Exercise => Only one stretch of the data below should be repeated: the lines from the line containing "D4: zener 6.2V" through the line containing "S3: switch (SIG1, SIG6) -> switch (GND, SIG6)", inclusive, exactly as they are.

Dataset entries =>
Content starts

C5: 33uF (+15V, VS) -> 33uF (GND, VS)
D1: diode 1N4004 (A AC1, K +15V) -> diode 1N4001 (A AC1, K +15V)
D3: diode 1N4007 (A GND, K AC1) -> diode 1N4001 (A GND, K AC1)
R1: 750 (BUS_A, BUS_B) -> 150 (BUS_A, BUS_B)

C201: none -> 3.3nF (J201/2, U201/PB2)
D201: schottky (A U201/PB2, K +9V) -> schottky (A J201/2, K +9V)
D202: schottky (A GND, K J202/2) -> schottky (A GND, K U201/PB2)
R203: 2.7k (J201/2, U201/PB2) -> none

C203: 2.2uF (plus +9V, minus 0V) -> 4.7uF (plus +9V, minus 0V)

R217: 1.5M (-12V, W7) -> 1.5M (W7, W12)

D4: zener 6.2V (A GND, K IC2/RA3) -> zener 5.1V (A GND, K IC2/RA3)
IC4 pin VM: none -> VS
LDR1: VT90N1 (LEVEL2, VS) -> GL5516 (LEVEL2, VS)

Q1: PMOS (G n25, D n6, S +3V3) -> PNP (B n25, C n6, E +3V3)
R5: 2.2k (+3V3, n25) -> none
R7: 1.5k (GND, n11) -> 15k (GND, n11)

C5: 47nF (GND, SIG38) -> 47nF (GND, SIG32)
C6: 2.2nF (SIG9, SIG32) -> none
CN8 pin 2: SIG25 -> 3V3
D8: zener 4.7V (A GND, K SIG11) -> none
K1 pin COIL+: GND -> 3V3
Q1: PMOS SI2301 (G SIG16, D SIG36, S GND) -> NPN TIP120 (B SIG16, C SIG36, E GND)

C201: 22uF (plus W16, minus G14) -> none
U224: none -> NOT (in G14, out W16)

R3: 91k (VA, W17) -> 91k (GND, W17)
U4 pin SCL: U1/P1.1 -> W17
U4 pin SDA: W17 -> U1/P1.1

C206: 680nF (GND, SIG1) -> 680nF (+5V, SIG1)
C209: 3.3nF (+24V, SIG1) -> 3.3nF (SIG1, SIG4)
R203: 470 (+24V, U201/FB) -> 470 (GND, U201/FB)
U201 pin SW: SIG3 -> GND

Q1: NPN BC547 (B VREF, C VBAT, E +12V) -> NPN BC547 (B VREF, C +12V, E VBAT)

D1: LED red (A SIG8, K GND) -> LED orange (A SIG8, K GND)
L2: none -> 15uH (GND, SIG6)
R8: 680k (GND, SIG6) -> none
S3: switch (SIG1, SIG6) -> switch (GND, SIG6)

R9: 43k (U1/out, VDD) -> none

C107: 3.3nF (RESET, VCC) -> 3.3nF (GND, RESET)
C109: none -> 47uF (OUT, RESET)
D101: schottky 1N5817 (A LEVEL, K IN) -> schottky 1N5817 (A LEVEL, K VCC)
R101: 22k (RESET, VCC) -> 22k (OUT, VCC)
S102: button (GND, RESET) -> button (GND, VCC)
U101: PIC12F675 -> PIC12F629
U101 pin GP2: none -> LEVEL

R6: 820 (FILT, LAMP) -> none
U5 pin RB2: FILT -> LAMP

Content ends

Written solution =>
D4: zener 6.2V (A GND, K IC2/RA3) -> zener 5.1V (A GND, K IC2/RA3)
IC4 pin VM: none -> VS
LDR1: VT90N1 (LEVEL2, VS) -> GL5516 (LEVEL2, VS)

Q1: PMOS (G n25, D n6, S +3V3) -> PNP (B n25, C n6, E +3V3)
R5: 2.2k (+3V3, n25) -> none
R7: 1.5k (GND, n11) -> 15k (GND, n11)

C5: 47nF (GND, SIG38) -> 47nF (GND, SIG32)
C6: 2.2nF (SIG9, SIG32) -> none
CN8 pin 2: SIG25 -> 3V3
D8: zener 4.7V (A GND, K SIG11) -> none
K1 pin COIL+: GND -> 3V3
Q1: PMOS SI2301 (G SIG16, D SIG36, S GND) -> NPN TIP120 (B SIG16, C SIG36, E GND)

C201: 22uF (plus W16, minus G14) -> none
U224: none -> NOT (in G14, out W16)

R3: 91k (VA, W17) -> 91k (GND, W17)
U4 pin SCL: U1/P1.1 -> W17
U4 pin SDA: W17 -> U1/P1.1

C206: 680nF (GND, SIG1) -> 680nF (+5V, SIG1)
C209: 3.3nF (+24V, SIG1) -> 3.3nF (SIG1, SIG4)
R203: 470 (+24V, U201/FB) -> 470 (GND, U201/FB)
U201 pin SW: SIG3 -> GND

Q1: NPN BC547 (B VREF, C VBAT, E +12V) -> NPN BC547 (B VREF, C +12V, E VBAT)

D1: LED red (A SIG8, K GND) -> LED orange (A SIG8, K GND)
L2: none -> 15uH (GND, SIG6)
R8: 680k (GND, SIG6) -> none
S3: switch (SIG1, SIG6) -> switch (GND, SIG6)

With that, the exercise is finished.